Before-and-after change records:
----

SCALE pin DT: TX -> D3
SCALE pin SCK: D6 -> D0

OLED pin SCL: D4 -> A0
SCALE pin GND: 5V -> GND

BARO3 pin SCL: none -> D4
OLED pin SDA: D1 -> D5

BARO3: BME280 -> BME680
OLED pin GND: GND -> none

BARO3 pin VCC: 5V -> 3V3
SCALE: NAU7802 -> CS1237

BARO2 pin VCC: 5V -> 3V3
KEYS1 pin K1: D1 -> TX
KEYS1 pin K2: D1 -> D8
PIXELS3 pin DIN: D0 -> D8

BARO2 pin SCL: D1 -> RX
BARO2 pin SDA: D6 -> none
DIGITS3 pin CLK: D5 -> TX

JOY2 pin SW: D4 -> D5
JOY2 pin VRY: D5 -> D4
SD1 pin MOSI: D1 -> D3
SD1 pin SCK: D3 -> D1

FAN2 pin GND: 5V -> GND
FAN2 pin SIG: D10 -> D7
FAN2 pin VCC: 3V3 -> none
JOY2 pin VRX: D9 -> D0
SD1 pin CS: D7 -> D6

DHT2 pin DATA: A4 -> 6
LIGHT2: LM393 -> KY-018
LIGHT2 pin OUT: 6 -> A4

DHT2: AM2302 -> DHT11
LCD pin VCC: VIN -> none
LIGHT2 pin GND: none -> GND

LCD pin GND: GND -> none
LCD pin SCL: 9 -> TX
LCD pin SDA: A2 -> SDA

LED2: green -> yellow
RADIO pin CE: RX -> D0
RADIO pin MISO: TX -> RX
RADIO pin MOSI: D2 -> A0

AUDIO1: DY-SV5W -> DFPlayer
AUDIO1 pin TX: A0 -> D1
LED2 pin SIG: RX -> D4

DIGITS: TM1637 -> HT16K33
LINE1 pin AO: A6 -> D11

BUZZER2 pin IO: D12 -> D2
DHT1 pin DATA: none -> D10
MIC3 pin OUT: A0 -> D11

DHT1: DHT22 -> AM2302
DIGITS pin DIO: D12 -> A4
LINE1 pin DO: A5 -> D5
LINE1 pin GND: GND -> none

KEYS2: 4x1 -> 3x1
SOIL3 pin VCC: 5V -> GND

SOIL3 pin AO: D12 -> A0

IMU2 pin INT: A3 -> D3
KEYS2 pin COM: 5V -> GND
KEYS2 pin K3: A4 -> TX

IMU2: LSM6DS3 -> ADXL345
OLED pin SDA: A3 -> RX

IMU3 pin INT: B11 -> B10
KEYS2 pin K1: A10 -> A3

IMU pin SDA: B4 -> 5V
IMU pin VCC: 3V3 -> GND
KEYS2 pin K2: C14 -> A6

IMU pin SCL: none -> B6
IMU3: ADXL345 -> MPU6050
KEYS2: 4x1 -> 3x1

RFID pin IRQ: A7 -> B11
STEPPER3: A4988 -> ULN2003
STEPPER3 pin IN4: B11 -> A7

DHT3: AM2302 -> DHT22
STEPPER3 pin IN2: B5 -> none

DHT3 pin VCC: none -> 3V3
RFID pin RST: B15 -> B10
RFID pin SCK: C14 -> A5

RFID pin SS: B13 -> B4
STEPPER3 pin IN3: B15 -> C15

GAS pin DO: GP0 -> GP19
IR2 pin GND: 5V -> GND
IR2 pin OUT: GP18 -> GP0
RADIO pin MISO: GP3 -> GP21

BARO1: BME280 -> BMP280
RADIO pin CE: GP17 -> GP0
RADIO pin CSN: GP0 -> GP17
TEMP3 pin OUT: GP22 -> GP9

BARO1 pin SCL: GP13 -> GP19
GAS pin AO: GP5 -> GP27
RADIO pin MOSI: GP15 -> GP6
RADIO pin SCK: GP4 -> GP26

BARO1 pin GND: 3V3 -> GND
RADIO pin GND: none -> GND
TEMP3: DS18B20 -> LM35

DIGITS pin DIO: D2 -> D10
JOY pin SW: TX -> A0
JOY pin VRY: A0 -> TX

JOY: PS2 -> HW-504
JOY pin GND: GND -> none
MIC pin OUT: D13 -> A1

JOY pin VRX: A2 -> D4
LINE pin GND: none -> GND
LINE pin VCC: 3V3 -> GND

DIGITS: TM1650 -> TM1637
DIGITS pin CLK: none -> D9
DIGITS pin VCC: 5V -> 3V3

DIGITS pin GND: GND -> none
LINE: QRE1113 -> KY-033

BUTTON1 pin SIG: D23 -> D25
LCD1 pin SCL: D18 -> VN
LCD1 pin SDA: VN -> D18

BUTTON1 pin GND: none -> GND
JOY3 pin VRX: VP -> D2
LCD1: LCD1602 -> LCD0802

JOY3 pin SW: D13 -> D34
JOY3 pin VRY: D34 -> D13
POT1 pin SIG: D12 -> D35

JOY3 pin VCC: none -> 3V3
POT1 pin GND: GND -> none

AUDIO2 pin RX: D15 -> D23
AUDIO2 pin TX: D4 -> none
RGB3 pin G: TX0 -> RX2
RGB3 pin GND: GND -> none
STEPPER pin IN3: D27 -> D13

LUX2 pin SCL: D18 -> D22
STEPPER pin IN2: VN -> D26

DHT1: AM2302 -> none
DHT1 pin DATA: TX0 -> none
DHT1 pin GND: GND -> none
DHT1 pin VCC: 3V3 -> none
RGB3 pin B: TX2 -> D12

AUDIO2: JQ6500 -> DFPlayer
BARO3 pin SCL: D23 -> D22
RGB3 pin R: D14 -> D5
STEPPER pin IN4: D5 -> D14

----

Work instruction
Taking the entries above, write out exactly each line from the one holding "FAN2 pin SIG: D10 -> D7" to the one holding "LCD pin SDA: A2 -> SDA", both included, and stop there.

Task result
FAN2 pin SIG: D10 -> D7
FAN2 pin VCC: 3V3 -> none
JOY2 pin VRX: D9 -> D0
SD1 pin CS: D7 -> D6

DHT2 pin DATA: A4 -> 6
LIGHT2: LM393 -> KY-018
LIGHT2 pin OUT: 6 -> A4

DHT2: AM2302 -> DHT11
LCD pin VCC: VIN -> none
LIGHT2 pin GND: none -> GND

LCD pin GND: GND -> none
LCD pin SCL: 9 -> TX
LCD pin SDA: A2 -> SDA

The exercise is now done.